Requirement - Please transcribe the entries exactly and omit the images they contain.

=== Records for this task ===

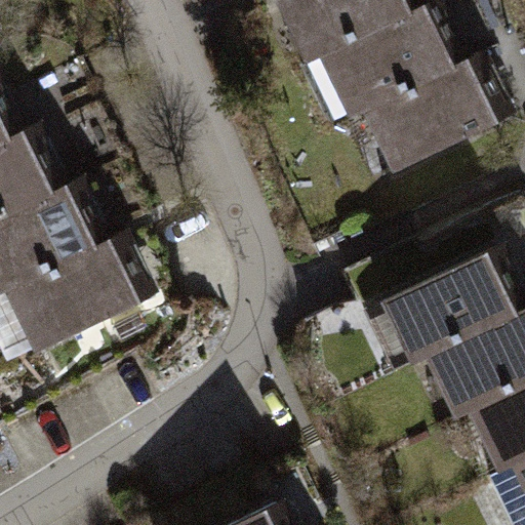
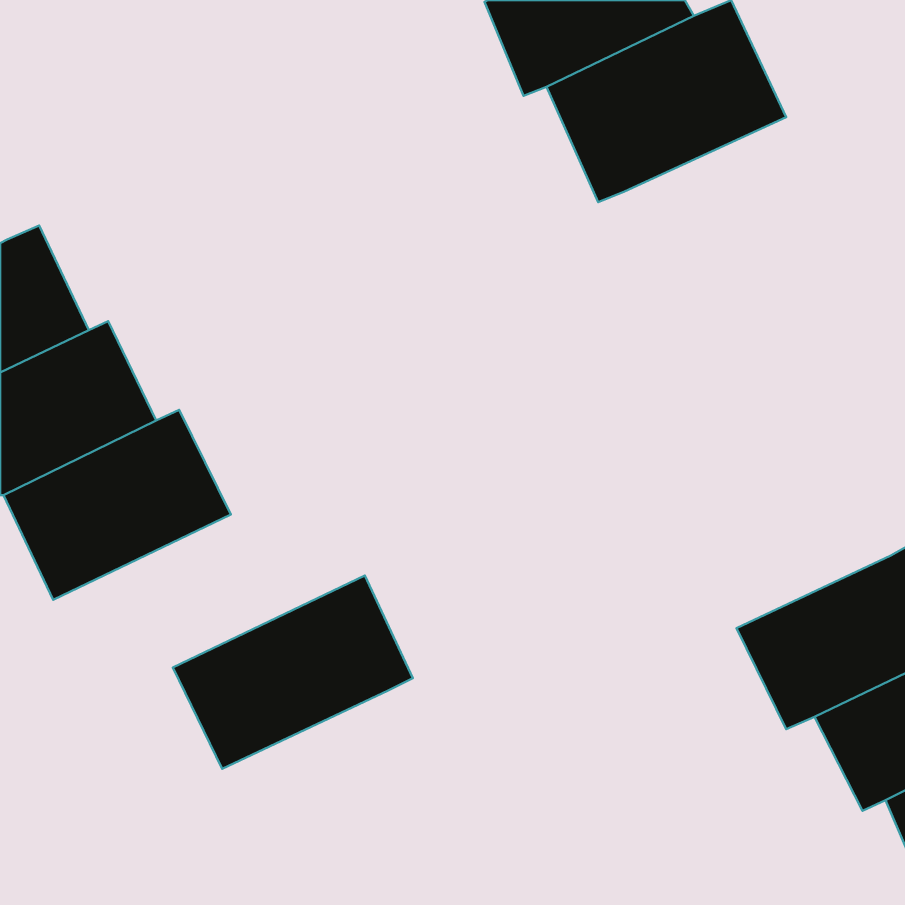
building: [362,63,496,173] -> none
building: [362,250,516,378] -> none
building: none -> [173,575,413,769]

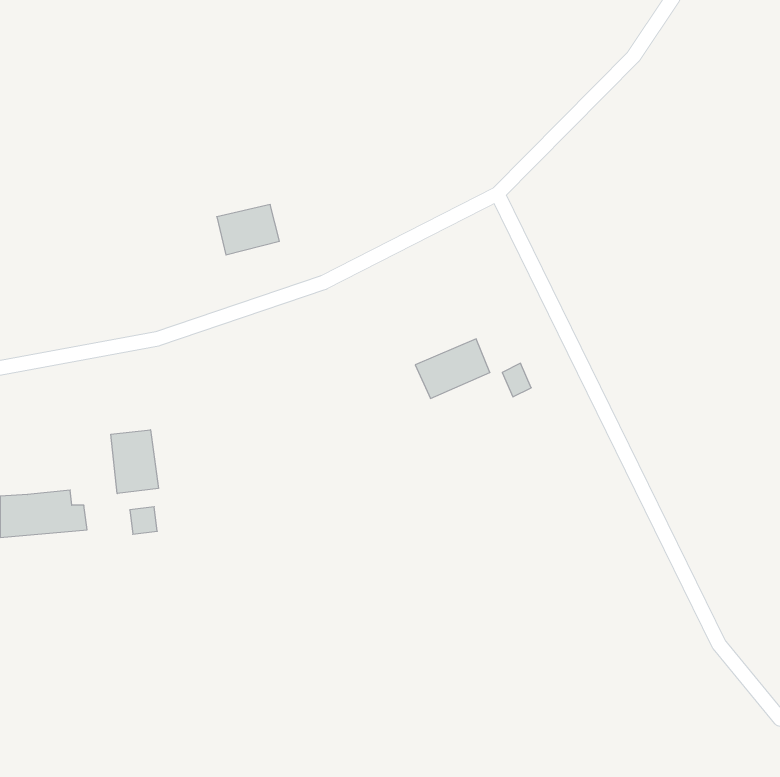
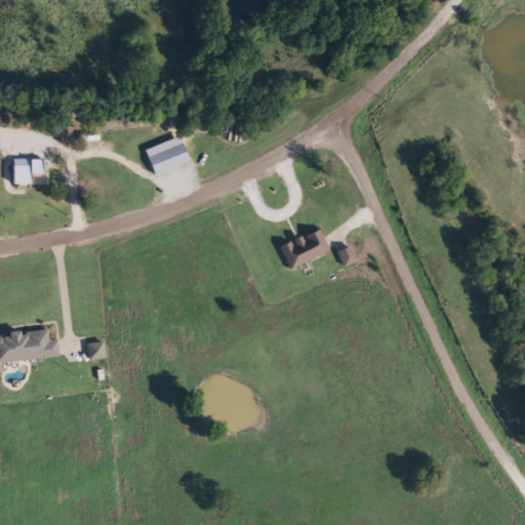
building: none -> [12,158,43,183]
building: [111,430,158,494] -> none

===

Written solution -
building: [362,63,496,173] -> none
building: [362,250,516,378] -> none
building: none -> [173,575,413,769]

building: none -> [12,158,43,183]
building: [111,430,158,494] -> none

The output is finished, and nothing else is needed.